[Start of section]

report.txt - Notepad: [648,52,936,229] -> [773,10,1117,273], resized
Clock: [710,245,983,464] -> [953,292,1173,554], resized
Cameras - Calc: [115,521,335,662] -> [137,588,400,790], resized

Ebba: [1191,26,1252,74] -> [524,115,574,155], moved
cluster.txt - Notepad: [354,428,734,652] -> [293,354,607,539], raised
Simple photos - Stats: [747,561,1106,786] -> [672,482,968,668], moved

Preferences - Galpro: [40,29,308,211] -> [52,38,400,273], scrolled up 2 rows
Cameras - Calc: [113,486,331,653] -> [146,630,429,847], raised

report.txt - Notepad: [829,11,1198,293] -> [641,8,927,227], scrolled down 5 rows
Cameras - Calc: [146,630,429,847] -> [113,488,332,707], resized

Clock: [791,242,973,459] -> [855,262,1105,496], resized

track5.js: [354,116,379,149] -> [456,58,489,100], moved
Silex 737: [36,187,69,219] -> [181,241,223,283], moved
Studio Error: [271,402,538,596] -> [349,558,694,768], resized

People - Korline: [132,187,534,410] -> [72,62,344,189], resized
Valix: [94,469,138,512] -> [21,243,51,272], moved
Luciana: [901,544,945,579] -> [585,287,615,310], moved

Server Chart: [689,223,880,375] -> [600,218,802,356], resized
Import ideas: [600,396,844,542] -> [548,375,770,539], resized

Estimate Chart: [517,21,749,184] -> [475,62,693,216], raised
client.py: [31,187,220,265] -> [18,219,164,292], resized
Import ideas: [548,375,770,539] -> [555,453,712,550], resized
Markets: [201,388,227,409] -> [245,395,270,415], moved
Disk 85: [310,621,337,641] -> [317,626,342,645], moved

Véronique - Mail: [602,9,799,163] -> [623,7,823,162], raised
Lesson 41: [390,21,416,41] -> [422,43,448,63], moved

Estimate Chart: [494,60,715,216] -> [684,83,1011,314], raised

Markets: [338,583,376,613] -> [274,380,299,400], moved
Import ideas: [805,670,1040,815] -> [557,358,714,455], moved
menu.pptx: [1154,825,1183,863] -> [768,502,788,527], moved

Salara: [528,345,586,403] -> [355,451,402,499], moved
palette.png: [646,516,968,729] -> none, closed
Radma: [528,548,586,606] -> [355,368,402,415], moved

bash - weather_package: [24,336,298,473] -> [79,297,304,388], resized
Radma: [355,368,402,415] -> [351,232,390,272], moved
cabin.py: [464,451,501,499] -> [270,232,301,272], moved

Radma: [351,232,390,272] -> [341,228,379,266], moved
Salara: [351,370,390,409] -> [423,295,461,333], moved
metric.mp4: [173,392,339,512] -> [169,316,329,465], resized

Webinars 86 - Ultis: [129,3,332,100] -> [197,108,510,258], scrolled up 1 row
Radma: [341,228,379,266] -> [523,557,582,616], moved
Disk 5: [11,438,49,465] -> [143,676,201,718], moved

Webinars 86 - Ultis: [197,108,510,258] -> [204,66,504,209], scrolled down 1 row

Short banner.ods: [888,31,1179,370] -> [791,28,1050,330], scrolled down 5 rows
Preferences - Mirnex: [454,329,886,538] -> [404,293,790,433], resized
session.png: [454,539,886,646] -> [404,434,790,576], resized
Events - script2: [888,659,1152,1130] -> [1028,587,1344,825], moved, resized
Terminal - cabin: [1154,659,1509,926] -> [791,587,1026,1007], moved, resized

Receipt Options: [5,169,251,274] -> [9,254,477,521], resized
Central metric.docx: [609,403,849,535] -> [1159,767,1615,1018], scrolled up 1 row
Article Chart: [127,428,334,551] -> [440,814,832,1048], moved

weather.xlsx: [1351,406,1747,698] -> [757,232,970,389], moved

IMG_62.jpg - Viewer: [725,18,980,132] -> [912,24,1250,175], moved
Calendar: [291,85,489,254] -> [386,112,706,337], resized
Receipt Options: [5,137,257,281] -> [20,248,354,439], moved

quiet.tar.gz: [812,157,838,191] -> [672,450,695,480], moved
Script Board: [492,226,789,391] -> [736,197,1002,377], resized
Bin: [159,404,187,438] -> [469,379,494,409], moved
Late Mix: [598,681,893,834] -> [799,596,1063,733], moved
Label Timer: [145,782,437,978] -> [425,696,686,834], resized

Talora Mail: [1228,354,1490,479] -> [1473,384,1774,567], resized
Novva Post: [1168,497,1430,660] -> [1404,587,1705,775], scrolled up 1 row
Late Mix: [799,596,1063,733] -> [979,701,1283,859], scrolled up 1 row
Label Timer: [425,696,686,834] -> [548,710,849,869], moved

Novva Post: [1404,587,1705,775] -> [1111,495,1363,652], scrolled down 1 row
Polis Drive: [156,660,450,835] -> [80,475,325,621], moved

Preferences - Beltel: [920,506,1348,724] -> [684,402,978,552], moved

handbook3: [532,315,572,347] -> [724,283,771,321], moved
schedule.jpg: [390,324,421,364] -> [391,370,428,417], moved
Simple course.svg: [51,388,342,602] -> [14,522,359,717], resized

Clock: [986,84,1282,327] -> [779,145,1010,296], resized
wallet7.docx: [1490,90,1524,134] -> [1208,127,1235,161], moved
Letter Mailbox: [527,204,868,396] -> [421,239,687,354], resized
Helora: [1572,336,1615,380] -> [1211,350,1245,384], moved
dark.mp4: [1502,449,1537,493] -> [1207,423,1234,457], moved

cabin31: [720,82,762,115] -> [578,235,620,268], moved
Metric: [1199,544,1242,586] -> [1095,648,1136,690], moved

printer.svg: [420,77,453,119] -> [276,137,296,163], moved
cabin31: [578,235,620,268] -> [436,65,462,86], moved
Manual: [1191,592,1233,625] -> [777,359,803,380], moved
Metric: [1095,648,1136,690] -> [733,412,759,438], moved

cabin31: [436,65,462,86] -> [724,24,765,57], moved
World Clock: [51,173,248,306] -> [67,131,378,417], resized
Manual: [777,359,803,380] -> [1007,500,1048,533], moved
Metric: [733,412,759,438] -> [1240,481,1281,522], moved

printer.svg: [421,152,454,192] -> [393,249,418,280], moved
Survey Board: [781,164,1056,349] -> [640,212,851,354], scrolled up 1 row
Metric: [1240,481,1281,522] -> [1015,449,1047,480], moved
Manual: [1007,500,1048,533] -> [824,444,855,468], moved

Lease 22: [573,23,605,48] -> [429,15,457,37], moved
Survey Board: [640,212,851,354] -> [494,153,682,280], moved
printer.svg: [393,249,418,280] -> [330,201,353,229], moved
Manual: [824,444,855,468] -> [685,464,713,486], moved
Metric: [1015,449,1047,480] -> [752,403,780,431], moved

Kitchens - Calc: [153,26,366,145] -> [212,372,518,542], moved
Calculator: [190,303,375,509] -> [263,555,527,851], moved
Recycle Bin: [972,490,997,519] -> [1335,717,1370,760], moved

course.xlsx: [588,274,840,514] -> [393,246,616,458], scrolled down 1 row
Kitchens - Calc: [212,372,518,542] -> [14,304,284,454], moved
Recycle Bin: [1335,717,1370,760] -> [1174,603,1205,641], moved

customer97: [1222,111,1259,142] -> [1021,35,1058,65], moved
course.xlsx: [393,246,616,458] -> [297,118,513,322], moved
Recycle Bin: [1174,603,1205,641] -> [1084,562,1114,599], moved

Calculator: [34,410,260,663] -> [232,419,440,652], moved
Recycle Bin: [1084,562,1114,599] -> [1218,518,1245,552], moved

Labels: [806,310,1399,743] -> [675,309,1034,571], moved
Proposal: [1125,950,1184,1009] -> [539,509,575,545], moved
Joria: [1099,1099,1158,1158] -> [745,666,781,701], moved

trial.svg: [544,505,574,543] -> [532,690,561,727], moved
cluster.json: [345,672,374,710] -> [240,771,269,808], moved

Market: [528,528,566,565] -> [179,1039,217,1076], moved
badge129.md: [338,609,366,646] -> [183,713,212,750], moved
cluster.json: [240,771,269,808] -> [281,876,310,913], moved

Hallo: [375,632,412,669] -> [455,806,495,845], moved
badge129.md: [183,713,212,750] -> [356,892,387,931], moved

[End of section]

(Problem description) Take the lines above from the one containing "Clock: [986,84,1282,327] ->" to the one containing "Metric: [1015,449,1047,480] ->" and retype them exactly, both ends included, with nothing added.

(Task response)
Clock: [986,84,1282,327] -> [779,145,1010,296], resized
wallet7.docx: [1490,90,1524,134] -> [1208,127,1235,161], moved
Letter Mailbox: [527,204,868,396] -> [421,239,687,354], resized
Helora: [1572,336,1615,380] -> [1211,350,1245,384], moved
dark.mp4: [1502,449,1537,493] -> [1207,423,1234,457], moved

cabin31: [720,82,762,115] -> [578,235,620,268], moved
Metric: [1199,544,1242,586] -> [1095,648,1136,690], moved

printer.svg: [420,77,453,119] -> [276,137,296,163], moved
cabin31: [578,235,620,268] -> [436,65,462,86], moved
Manual: [1191,592,1233,625] -> [777,359,803,380], moved
Metric: [1095,648,1136,690] -> [733,412,759,438], moved

cabin31: [436,65,462,86] -> [724,24,765,57], moved
World Clock: [51,173,248,306] -> [67,131,378,417], resized
Manual: [777,359,803,380] -> [1007,500,1048,533], moved
Metric: [733,412,759,438] -> [1240,481,1281,522], moved

printer.svg: [421,152,454,192] -> [393,249,418,280], moved
Survey Board: [781,164,1056,349] -> [640,212,851,354], scrolled up 1 row
Metric: [1240,481,1281,522] -> [1015,449,1047,480], moved
Manual: [1007,500,1048,533] -> [824,444,855,468], moved

Lease 22: [573,23,605,48] -> [429,15,457,37], moved
Survey Board: [640,212,851,354] -> [494,153,682,280], moved
printer.svg: [393,249,418,280] -> [330,201,353,229], moved
Manual: [824,444,855,468] -> [685,464,713,486], moved
Metric: [1015,449,1047,480] -> [752,403,780,431], moved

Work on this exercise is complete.